-- DATA SECTION --
☆ ☆ ☆

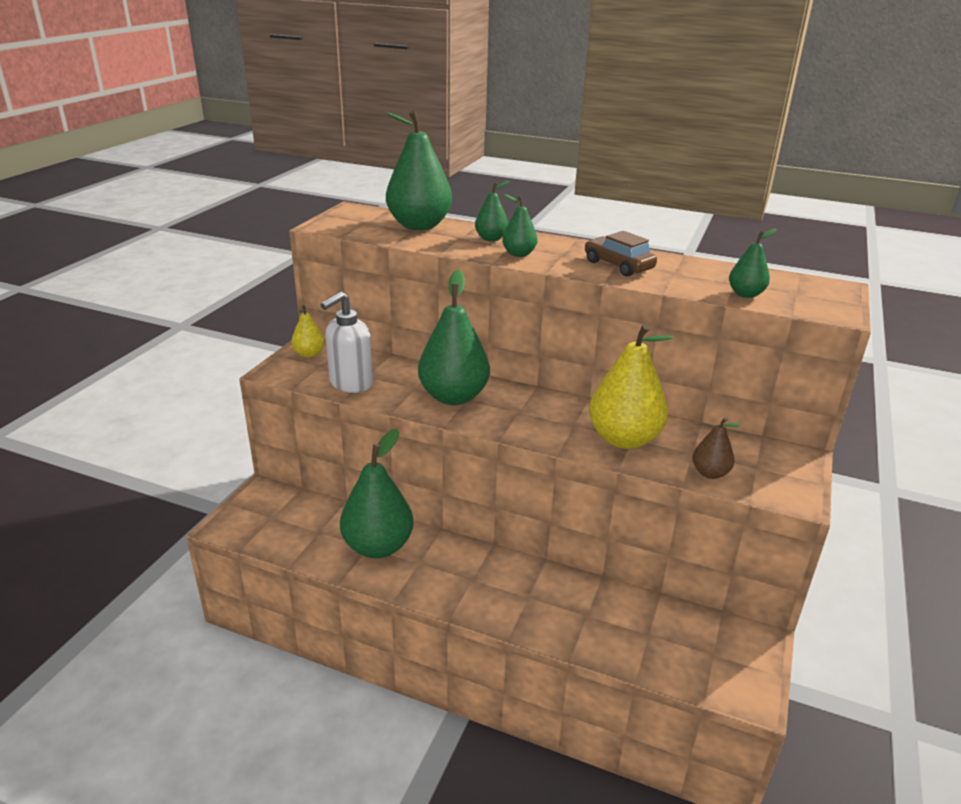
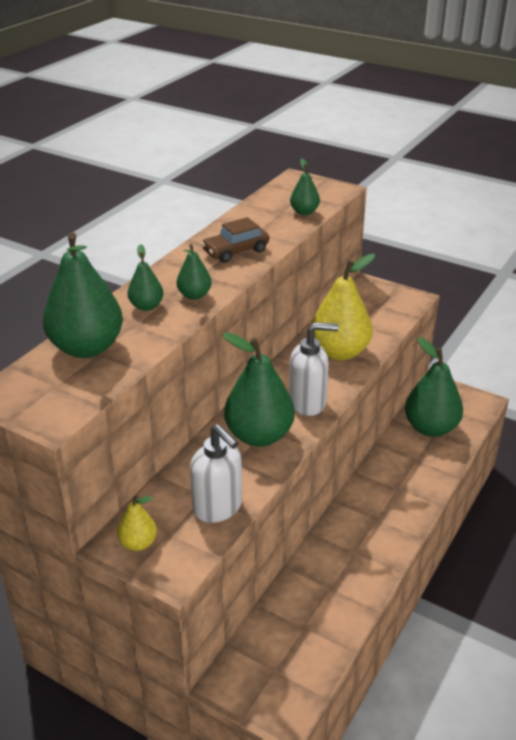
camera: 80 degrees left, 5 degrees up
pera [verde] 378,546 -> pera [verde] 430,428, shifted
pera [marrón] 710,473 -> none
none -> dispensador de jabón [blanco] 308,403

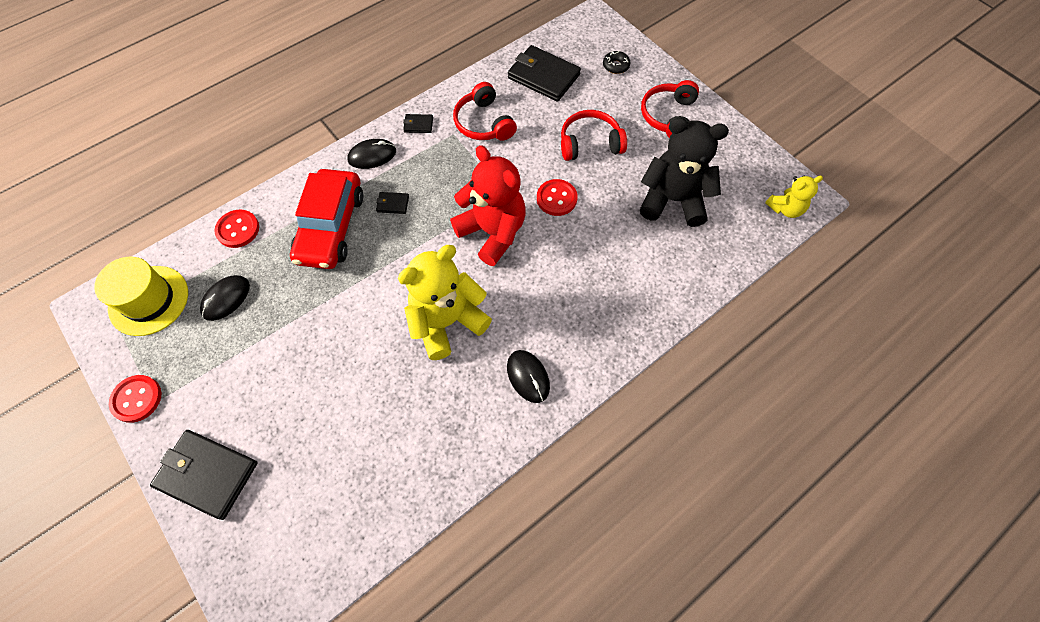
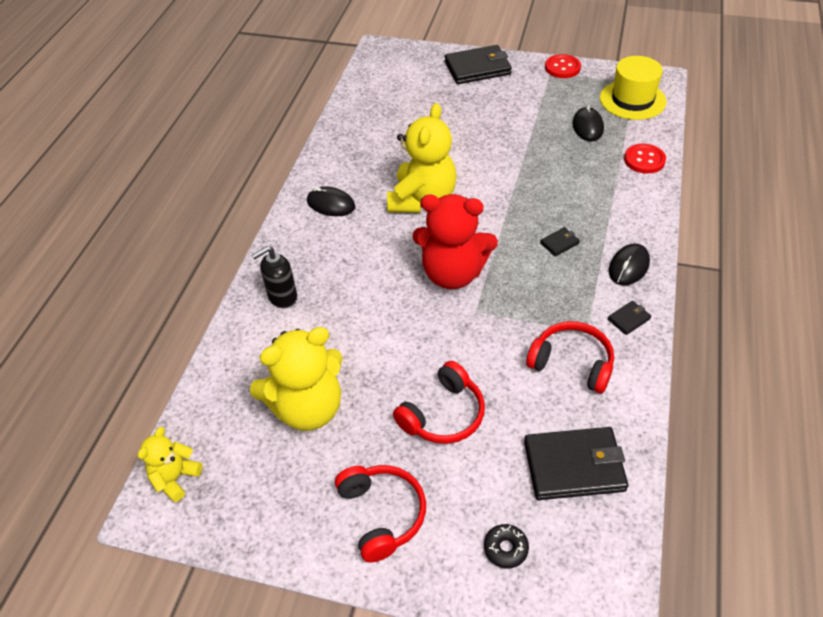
camera: 145 degrees right, 15 degrees down
coche [rojo] 331,227 -> none
botón [rojo] 556,198 -> none
osito [negro] 672,200 -> osito [amarillo] 308,408
none -> dispensador de jabón [negro] 282,297

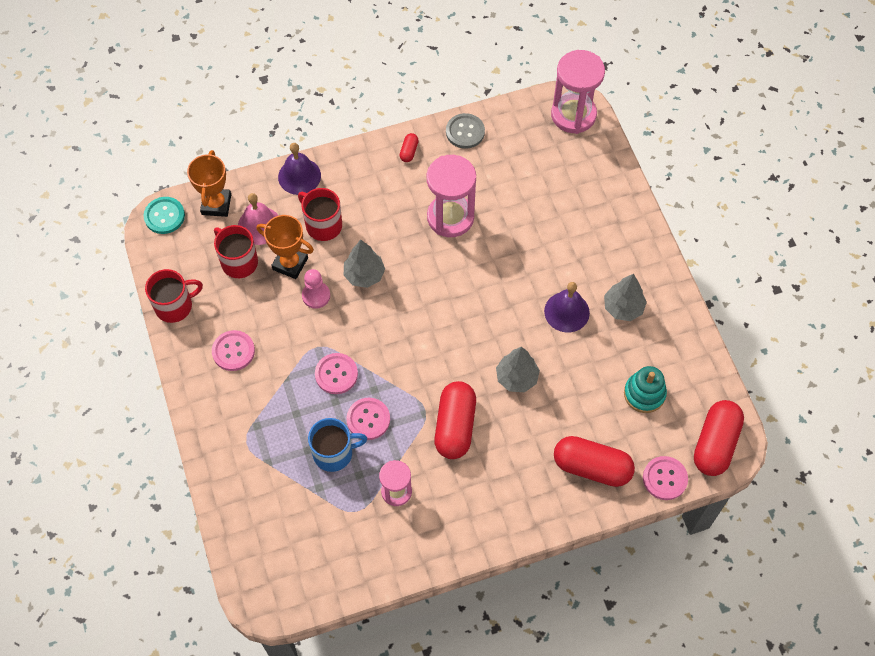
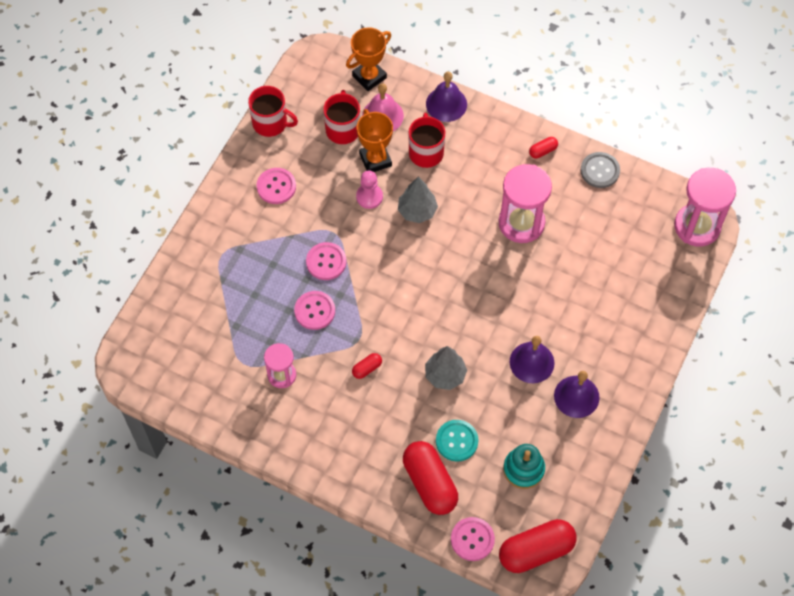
camera: 45 degrees right, 0 degrees up
botón [turquesa] 164,216 -> botón [turquesa] 456,441, shifted
taza [azul] 334,453 -> none
cápsula [rojo] 455,426 -> cápsula [rojo] 367,368, x0.44
árbol [gris] 623,308 -> campana [morado] 576,396

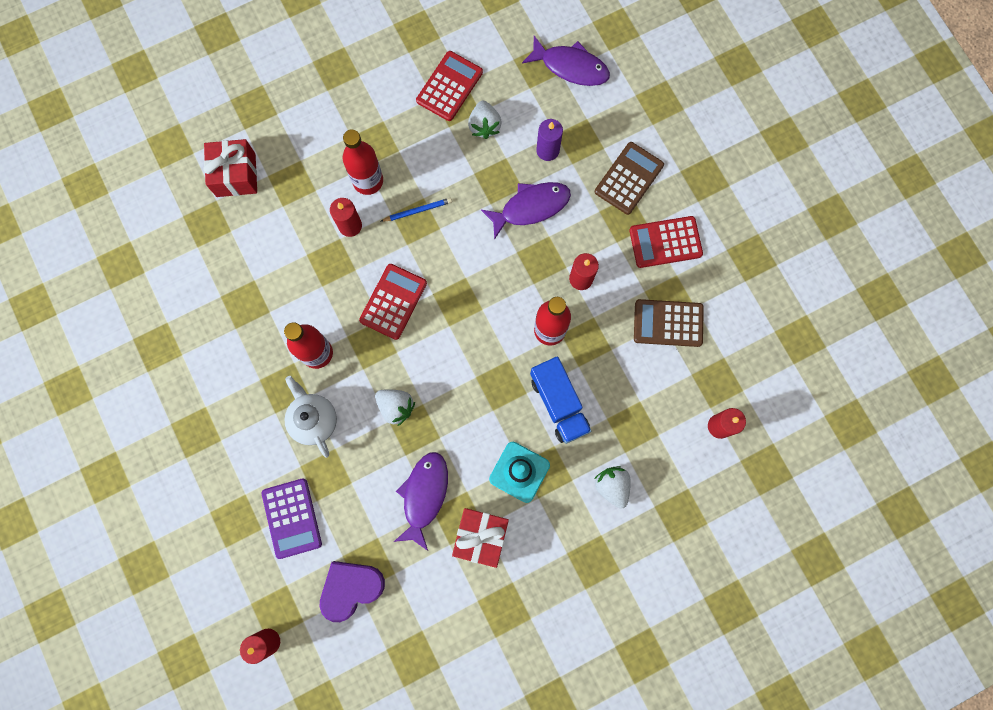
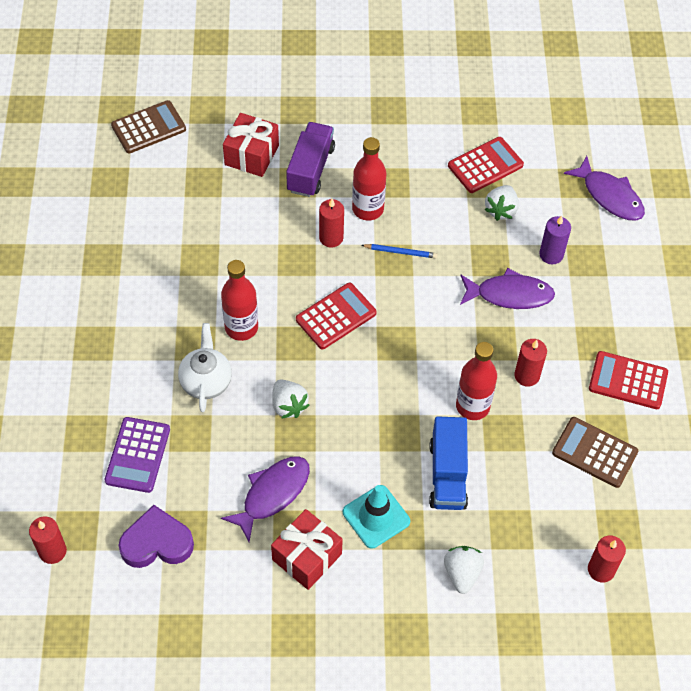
camera: 25 degrees right, 20 degrees down
calculadora [marrón] 629,178 -> calculadora [marrón] 148,128, shifted
none -> camión [morado] 310,169

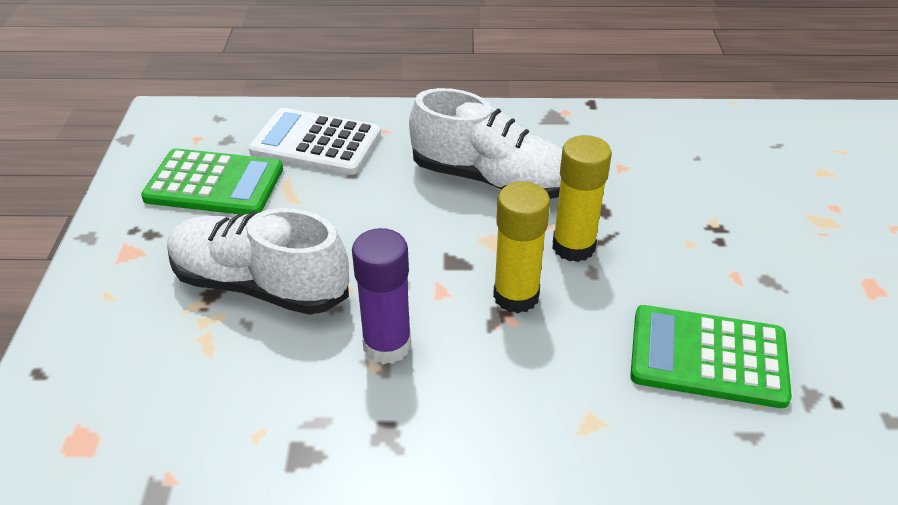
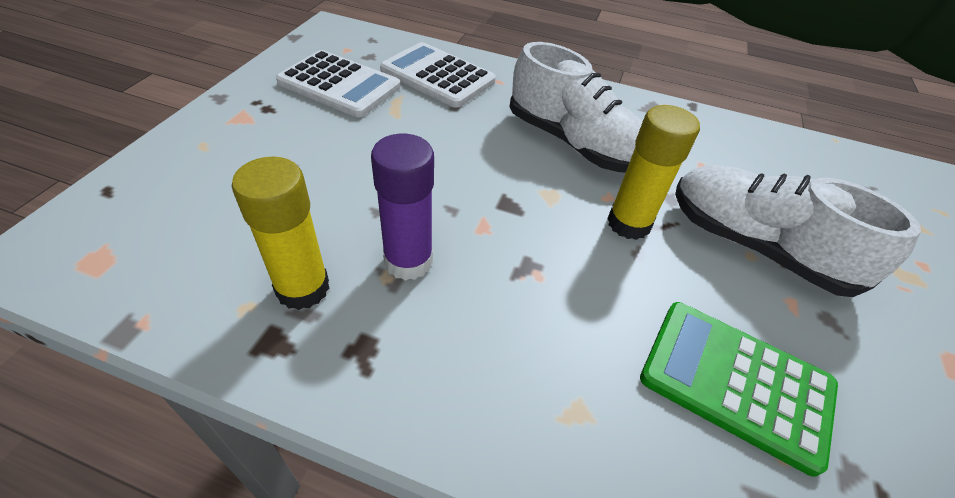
camera: 15 degrees right, 5 degrees up
calculadora [verde] 214,184 -> calculadora [blanco] 339,85
zapato [blanco] 260,285 -> zapato [blanco] 756,246, shifted
barra de pegamento [amarillo] 516,296 -> barra de pegamento [amarillo] 303,288, shifted

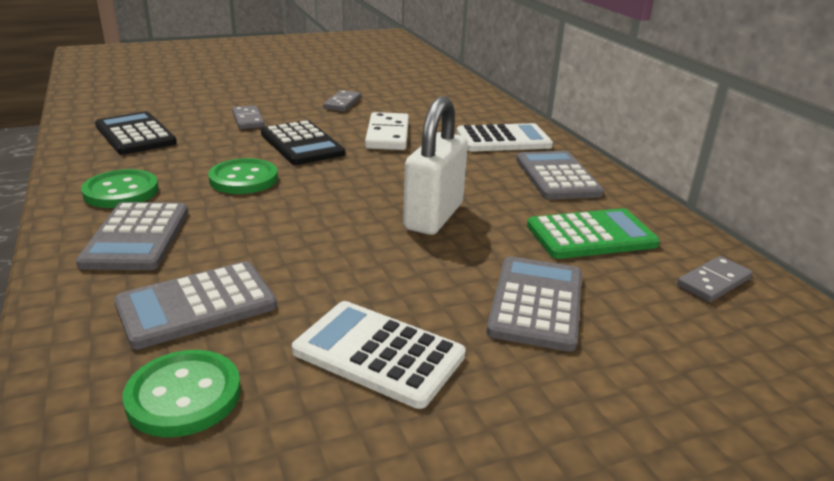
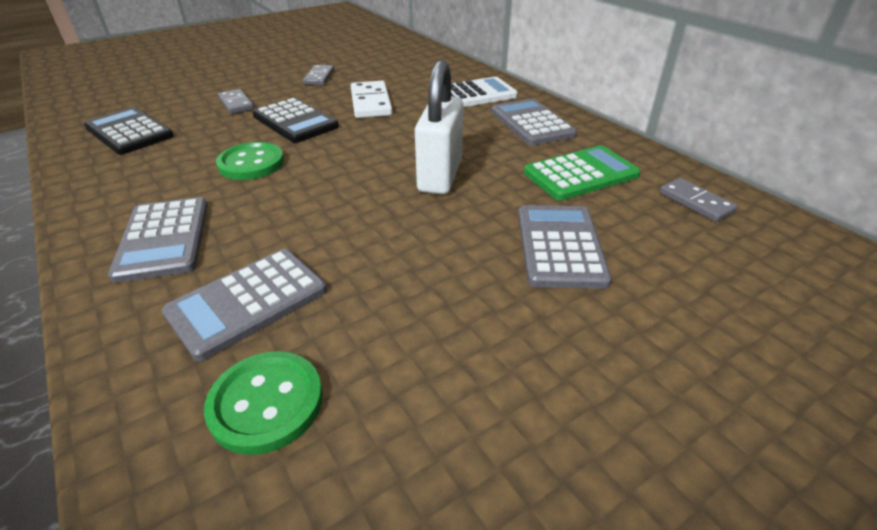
camera: 10 degrees left, 10 degrees up
botón [verde] 121,191 -> none
calculadora [blanco] 378,354 -> none
ficha de dominó [gris] 714,282 -> ficha de dominó [gris] 695,202, 75 degrees counterclockwise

☆ ☆ ☆

-- PROBLEM TO WORK ON --
From the listing above, collect every line that mentions the word "verde".

-- SOLVED PROBLEM --
pera [verde] 378,546 -> pera [verde] 430,428, shifted
calculadora [verde] 214,184 -> calculadora [blanco] 339,85
botón [verde] 121,191 -> none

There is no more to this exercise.